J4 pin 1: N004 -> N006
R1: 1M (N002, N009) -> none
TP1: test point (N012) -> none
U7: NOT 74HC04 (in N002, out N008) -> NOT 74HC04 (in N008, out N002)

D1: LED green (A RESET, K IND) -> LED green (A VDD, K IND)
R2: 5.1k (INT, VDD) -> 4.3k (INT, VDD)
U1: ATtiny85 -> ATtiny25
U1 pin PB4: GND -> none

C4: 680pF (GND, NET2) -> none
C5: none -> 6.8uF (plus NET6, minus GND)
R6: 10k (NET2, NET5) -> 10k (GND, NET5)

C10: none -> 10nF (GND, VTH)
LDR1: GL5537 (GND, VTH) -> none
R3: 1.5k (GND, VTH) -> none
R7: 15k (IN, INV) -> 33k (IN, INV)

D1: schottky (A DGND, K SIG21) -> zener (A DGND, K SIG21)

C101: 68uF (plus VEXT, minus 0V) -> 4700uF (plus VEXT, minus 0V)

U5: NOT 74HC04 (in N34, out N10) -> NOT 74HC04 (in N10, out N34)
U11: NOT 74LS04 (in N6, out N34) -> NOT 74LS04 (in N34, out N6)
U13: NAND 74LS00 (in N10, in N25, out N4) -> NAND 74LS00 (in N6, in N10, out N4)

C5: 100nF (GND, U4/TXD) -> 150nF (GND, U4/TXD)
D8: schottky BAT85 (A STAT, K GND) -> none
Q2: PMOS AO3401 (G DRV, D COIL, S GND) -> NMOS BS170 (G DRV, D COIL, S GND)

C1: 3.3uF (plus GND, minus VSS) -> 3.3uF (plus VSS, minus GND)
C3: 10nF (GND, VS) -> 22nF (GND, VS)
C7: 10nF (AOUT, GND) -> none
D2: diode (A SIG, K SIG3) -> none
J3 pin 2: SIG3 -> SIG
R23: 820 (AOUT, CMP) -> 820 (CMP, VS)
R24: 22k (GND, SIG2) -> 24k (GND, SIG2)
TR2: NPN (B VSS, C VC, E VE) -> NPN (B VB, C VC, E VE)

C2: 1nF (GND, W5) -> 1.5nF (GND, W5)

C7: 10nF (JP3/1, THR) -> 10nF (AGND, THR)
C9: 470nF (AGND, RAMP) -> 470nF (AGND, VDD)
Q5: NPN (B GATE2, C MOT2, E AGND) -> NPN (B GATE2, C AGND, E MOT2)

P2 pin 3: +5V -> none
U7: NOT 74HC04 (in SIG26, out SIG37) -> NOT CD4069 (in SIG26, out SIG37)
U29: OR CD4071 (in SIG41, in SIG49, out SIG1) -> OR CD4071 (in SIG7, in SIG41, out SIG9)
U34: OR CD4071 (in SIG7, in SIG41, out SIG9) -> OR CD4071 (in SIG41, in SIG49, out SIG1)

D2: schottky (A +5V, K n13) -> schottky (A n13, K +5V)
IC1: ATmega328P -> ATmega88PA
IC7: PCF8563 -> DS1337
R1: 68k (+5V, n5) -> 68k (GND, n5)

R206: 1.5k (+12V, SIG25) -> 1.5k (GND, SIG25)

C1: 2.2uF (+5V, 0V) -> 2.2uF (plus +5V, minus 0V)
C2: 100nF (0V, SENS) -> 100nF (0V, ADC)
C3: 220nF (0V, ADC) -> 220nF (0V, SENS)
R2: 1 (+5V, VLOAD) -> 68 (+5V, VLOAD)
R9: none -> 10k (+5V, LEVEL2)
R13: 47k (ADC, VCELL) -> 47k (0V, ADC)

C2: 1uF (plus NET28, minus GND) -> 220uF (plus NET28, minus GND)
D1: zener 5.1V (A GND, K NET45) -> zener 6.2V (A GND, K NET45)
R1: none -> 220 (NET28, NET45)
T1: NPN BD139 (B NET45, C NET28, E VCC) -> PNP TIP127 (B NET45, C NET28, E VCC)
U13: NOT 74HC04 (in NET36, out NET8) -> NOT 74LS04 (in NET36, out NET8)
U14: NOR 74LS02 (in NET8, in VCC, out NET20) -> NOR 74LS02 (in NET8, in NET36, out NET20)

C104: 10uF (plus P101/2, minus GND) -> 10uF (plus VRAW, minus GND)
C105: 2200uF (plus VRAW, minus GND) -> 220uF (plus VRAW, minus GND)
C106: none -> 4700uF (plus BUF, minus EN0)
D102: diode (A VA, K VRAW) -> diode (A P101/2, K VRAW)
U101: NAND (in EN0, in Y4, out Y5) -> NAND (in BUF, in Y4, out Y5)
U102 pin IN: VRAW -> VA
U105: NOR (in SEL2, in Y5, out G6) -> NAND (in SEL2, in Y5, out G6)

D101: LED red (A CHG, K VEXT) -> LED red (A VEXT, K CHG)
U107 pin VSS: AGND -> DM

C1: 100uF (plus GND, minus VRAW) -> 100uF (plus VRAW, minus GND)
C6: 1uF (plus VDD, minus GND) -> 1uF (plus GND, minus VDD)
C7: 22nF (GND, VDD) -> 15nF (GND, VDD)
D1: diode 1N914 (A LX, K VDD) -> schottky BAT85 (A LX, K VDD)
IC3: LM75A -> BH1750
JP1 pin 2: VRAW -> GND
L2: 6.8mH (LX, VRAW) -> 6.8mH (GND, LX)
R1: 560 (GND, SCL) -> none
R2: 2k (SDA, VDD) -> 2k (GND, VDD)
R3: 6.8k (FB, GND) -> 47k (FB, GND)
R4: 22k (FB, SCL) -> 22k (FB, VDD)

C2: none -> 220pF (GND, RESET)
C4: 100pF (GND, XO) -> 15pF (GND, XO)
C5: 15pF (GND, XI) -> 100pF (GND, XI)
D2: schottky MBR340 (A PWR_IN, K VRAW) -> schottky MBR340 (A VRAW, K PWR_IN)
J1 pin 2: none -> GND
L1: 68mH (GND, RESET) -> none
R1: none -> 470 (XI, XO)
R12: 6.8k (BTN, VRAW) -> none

What you should do: Each record above should be set down again in its exact wording.

Reply to the exercise:
J4 pin 1: N004 -> N006
R1: 1M (N002, N009) -> none
TP1: test point (N012) -> none
U7: NOT 74HC04 (in N002, out N008) -> NOT 74HC04 (in N008, out N002)

D1: LED green (A RESET, K IND) -> LED green (A VDD, K IND)
R2: 5.1k (INT, VDD) -> 4.3k (INT, VDD)
U1: ATtiny85 -> ATtiny25
U1 pin PB4: GND -> none

C4: 680pF (GND, NET2) -> none
C5: none -> 6.8uF (plus NET6, minus GND)
R6: 10k (NET2, NET5) -> 10k (GND, NET5)

C10: none -> 10nF (GND, VTH)
LDR1: GL5537 (GND, VTH) -> none
R3: 1.5k (GND, VTH) -> none
R7: 15k (IN, INV) -> 33k (IN, INV)

D1: schottky (A DGND, K SIG21) -> zener (A DGND, K SIG21)

C101: 68uF (plus VEXT, minus 0V) -> 4700uF (plus VEXT, minus 0V)

U5: NOT 74HC04 (in N34, out N10) -> NOT 74HC04 (in N10, out N34)
U11: NOT 74LS04 (in N6, out N34) -> NOT 74LS04 (in N34, out N6)
U13: NAND 74LS00 (in N10, in N25, out N4) -> NAND 74LS00 (in N6, in N10, out N4)

C5: 100nF (GND, U4/TXD) -> 150nF (GND, U4/TXD)
D8: schottky BAT85 (A STAT, K GND) -> none
Q2: PMOS AO3401 (G DRV, D COIL, S GND) -> NMOS BS170 (G DRV, D COIL, S GND)

C1: 3.3uF (plus GND, minus VSS) -> 3.3uF (plus VSS, minus GND)
C3: 10nF (GND, VS) -> 22nF (GND, VS)
C7: 10nF (AOUT, GND) -> none
D2: diode (A SIG, K SIG3) -> none
J3 pin 2: SIG3 -> SIG
R23: 820 (AOUT, CMP) -> 820 (CMP, VS)
R24: 22k (GND, SIG2) -> 24k (GND, SIG2)
TR2: NPN (B VSS, C VC, E VE) -> NPN (B VB, C VC, E VE)

C2: 1nF (GND, W5) -> 1.5nF (GND, W5)

C7: 10nF (JP3/1, THR) -> 10nF (AGND, THR)
C9: 470nF (AGND, RAMP) -> 470nF (AGND, VDD)
Q5: NPN (B GATE2, C MOT2, E AGND) -> NPN (B GATE2, C AGND, E MOT2)

P2 pin 3: +5V -> none
U7: NOT 74HC04 (in SIG26, out SIG37) -> NOT CD4069 (in SIG26, out SIG37)
U29: OR CD4071 (in SIG41, in SIG49, out SIG1) -> OR CD4071 (in SIG7, in SIG41, out SIG9)
U34: OR CD4071 (in SIG7, in SIG41, out SIG9) -> OR CD4071 (in SIG41, in SIG49, out SIG1)

D2: schottky (A +5V, K n13) -> schottky (A n13, K +5V)
IC1: ATmega328P -> ATmega88PA
IC7: PCF8563 -> DS1337
R1: 68k (+5V, n5) -> 68k (GND, n5)

R206: 1.5k (+12V, SIG25) -> 1.5k (GND, SIG25)

C1: 2.2uF (+5V, 0V) -> 2.2uF (plus +5V, minus 0V)
C2: 100nF (0V, SENS) -> 100nF (0V, ADC)
C3: 220nF (0V, ADC) -> 220nF (0V, SENS)
R2: 1 (+5V, VLOAD) -> 68 (+5V, VLOAD)
R9: none -> 10k (+5V, LEVEL2)
R13: 47k (ADC, VCELL) -> 47k (0V, ADC)

C2: 1uF (plus NET28, minus GND) -> 220uF (plus NET28, minus GND)
D1: zener 5.1V (A GND, K NET45) -> zener 6.2V (A GND, K NET45)
R1: none -> 220 (NET28, NET45)
T1: NPN BD139 (B NET45, C NET28, E VCC) -> PNP TIP127 (B NET45, C NET28, E VCC)
U13: NOT 74HC04 (in NET36, out NET8) -> NOT 74LS04 (in NET36, out NET8)
U14: NOR 74LS02 (in NET8, in VCC, out NET20) -> NOR 74LS02 (in NET8, in NET36, out NET20)

C104: 10uF (plus P101/2, minus GND) -> 10uF (plus VRAW, minus GND)
C105: 2200uF (plus VRAW, minus GND) -> 220uF (plus VRAW, minus GND)
C106: none -> 4700uF (plus BUF, minus EN0)
D102: diode (A VA, K VRAW) -> diode (A P101/2, K VRAW)
U101: NAND (in EN0, in Y4, out Y5) -> NAND (in BUF, in Y4, out Y5)
U102 pin IN: VRAW -> VA
U105: NOR (in SEL2, in Y5, out G6) -> NAND (in SEL2, in Y5, out G6)

D101: LED red (A CHG, K VEXT) -> LED red (A VEXT, K CHG)
U107 pin VSS: AGND -> DM

C1: 100uF (plus GND, minus VRAW) -> 100uF (plus VRAW, minus GND)
C6: 1uF (plus VDD, minus GND) -> 1uF (plus GND, minus VDD)
C7: 22nF (GND, VDD) -> 15nF (GND, VDD)
D1: diode 1N914 (A LX, K VDD) -> schottky BAT85 (A LX, K VDD)
IC3: LM75A -> BH1750
JP1 pin 2: VRAW -> GND
L2: 6.8mH (LX, VRAW) -> 6.8mH (GND, LX)
R1: 560 (GND, SCL) -> none
R2: 2k (SDA, VDD) -> 2k (GND, VDD)
R3: 6.8k (FB, GND) -> 47k (FB, GND)
R4: 22k (FB, SCL) -> 22k (FB, VDD)

C2: none -> 220pF (GND, RESET)
C4: 100pF (GND, XO) -> 15pF (GND, XO)
C5: 15pF (GND, XI) -> 100pF (GND, XI)
D2: schottky MBR340 (A PWR_IN, K VRAW) -> schottky MBR340 (A VRAW, K PWR_IN)
J1 pin 2: none -> GND
L1: 68mH (GND, RESET) -> none
R1: none -> 470 (XI, XO)
R12: 6.8k (BTN, VRAW) -> none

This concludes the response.